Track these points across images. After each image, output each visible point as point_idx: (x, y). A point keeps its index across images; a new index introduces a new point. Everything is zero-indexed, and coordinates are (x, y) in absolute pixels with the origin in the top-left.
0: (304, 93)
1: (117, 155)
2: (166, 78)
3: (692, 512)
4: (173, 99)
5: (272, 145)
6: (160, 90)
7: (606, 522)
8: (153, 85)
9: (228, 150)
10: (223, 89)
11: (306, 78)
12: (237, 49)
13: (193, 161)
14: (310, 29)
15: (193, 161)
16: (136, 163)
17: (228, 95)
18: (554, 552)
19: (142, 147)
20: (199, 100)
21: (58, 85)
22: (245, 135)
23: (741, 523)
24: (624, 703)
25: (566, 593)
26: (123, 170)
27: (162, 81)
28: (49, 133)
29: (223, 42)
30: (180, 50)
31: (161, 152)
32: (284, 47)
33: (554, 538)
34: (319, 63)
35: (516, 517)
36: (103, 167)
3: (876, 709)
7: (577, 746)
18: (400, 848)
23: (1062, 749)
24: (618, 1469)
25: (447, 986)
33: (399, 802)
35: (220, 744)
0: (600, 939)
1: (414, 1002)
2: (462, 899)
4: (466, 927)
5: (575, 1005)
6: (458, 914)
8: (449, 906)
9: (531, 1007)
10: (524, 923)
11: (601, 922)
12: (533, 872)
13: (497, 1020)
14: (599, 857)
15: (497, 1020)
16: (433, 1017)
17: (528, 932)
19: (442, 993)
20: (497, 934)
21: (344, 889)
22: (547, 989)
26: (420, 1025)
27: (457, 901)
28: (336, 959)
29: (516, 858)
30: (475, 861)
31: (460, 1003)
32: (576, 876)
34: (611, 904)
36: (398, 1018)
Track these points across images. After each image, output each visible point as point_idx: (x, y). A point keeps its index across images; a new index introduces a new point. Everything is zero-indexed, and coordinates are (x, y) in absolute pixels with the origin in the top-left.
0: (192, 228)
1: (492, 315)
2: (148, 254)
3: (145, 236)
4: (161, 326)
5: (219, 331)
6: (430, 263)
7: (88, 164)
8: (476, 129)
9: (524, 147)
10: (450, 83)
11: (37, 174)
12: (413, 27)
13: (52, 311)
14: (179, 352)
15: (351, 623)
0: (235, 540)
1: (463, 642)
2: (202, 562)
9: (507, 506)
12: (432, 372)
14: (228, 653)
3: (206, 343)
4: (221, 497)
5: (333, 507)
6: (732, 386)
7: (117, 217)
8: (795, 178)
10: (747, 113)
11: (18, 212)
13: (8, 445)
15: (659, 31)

* [TASK DESCRIPTION]
Could you copy out every line of the records above, word for word and in the same order?

* [SOLUTION TO THIS TASK]
Track these points across images. After each image, output each visible point as point_idx: (x, y). A point keeps its index across images; a new index introduces a new point. Everything is zero-indexed, and coordinates are (x, y) in absolute pixels with the origin in the top-left.
0: (304, 93)
1: (117, 155)
2: (166, 78)
3: (692, 512)
4: (173, 99)
5: (272, 145)
6: (160, 90)
7: (606, 522)
8: (153, 85)
9: (228, 150)
10: (223, 89)
11: (306, 78)
12: (237, 49)
13: (193, 161)
14: (310, 29)
15: (193, 161)
16: (136, 163)
17: (228, 95)
18: (554, 552)
19: (142, 147)
20: (199, 100)
21: (58, 85)
22: (245, 135)
23: (741, 523)
24: (624, 703)
25: (566, 593)
26: (123, 170)
27: (162, 81)
28: (49, 133)
29: (223, 42)
30: (180, 50)
31: (161, 152)
32: (284, 47)
33: (554, 538)
34: (319, 63)
35: (516, 517)
36: (103, 167)
3: (876, 709)
7: (577, 746)
18: (400, 848)
23: (1062, 749)
24: (618, 1469)
25: (447, 986)
33: (399, 802)
35: (220, 744)
0: (600, 939)
1: (414, 1002)
2: (462, 899)
4: (466, 927)
5: (575, 1005)
6: (458, 914)
8: (449, 906)
9: (531, 1007)
10: (524, 923)
11: (601, 922)
12: (533, 872)
13: (497, 1020)
14: (599, 857)
15: (497, 1020)
16: (433, 1017)
17: (528, 932)
19: (442, 993)
20: (497, 934)
21: (344, 889)
22: (547, 989)
26: (420, 1025)
27: (457, 901)
28: (336, 959)
29: (516, 858)
30: (475, 861)
31: (460, 1003)
32: (576, 876)
34: (611, 904)
36: (398, 1018)
Track these points across images. After each image, output each visible point as point_idx: (x, y). A point keeps its index across images; a new index introduces a new point. Everything is zero-indexed, and coordinates are (x, y) in absolute pixels with the origin in the top-left.
0: (192, 228)
1: (492, 315)
2: (148, 254)
3: (145, 236)
4: (161, 326)
5: (219, 331)
6: (430, 263)
7: (88, 164)
8: (476, 129)
9: (524, 147)
10: (450, 83)
11: (37, 174)
12: (413, 27)
13: (52, 311)
14: (179, 352)
15: (351, 623)
0: (235, 540)
1: (463, 642)
2: (202, 562)
9: (507, 506)
12: (432, 372)
14: (228, 653)
3: (206, 343)
4: (221, 497)
5: (333, 507)
6: (732, 386)
7: (117, 217)
8: (795, 178)
10: (747, 113)
11: (18, 212)
13: (8, 445)
15: (659, 31)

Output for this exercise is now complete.